◆ Assigned task
In the entries below, find the line with "(91, 182) = (260, 252): purple" and the line with "camera: 25 degrees left, 10 degrees up"; give again those lines and every line between them, exactly.

**** Records for processing

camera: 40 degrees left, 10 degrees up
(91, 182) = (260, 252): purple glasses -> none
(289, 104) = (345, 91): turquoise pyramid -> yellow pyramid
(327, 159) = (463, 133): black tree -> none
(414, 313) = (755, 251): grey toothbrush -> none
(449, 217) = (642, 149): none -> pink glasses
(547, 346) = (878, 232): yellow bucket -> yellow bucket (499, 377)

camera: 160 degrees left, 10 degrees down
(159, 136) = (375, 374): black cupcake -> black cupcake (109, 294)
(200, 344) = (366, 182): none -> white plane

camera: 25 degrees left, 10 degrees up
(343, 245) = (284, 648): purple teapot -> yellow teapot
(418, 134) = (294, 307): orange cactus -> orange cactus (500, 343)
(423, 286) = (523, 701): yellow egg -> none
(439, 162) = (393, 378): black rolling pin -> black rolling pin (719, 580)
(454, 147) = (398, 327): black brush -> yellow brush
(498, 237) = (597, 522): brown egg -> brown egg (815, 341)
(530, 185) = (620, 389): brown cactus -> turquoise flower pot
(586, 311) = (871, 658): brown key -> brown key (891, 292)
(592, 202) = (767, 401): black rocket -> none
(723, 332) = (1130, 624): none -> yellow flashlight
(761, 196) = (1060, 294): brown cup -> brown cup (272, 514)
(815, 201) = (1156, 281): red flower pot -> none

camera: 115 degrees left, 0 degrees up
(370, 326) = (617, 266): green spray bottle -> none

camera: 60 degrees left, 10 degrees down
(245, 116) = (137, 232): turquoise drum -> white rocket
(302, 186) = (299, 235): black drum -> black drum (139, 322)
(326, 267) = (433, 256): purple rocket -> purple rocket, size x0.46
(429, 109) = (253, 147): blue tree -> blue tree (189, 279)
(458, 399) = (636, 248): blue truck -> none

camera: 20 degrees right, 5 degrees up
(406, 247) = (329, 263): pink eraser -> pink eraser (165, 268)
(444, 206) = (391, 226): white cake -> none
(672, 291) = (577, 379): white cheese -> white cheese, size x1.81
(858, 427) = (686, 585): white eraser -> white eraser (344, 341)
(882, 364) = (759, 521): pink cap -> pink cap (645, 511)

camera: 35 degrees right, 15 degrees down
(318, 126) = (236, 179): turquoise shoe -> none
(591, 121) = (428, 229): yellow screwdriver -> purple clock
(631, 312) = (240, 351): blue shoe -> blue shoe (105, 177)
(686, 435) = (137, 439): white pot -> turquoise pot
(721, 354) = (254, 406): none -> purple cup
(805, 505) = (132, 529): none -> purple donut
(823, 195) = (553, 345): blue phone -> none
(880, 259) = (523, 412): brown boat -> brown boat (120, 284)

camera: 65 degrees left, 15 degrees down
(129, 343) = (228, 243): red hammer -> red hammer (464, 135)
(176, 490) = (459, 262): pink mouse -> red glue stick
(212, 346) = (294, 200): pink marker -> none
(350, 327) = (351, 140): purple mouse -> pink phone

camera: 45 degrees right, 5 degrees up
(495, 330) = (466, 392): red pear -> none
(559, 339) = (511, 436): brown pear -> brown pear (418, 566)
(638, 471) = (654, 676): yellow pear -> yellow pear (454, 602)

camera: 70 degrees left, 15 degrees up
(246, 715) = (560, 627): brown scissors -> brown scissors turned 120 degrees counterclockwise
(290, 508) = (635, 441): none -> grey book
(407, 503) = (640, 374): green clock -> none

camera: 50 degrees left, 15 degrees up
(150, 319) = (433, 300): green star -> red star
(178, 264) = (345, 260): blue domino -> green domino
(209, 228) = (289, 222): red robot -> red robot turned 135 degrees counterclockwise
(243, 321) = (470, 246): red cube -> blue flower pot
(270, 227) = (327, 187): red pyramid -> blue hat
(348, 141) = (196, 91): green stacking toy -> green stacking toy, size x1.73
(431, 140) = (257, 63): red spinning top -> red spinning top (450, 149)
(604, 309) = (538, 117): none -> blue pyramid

********

◆ Task solution
(91, 182) = (260, 252): purple glasses -> none
(289, 104) = (345, 91): turquoise pyramid -> yellow pyramid
(327, 159) = (463, 133): black tree -> none
(414, 313) = (755, 251): grey toothbrush -> none
(449, 217) = (642, 149): none -> pink glasses
(547, 346) = (878, 232): yellow bucket -> yellow bucket (499, 377)

camera: 160 degrees left, 10 degrees down
(159, 136) = (375, 374): black cupcake -> black cupcake (109, 294)
(200, 344) = (366, 182): none -> white plane

camera: 25 degrees left, 10 degrees up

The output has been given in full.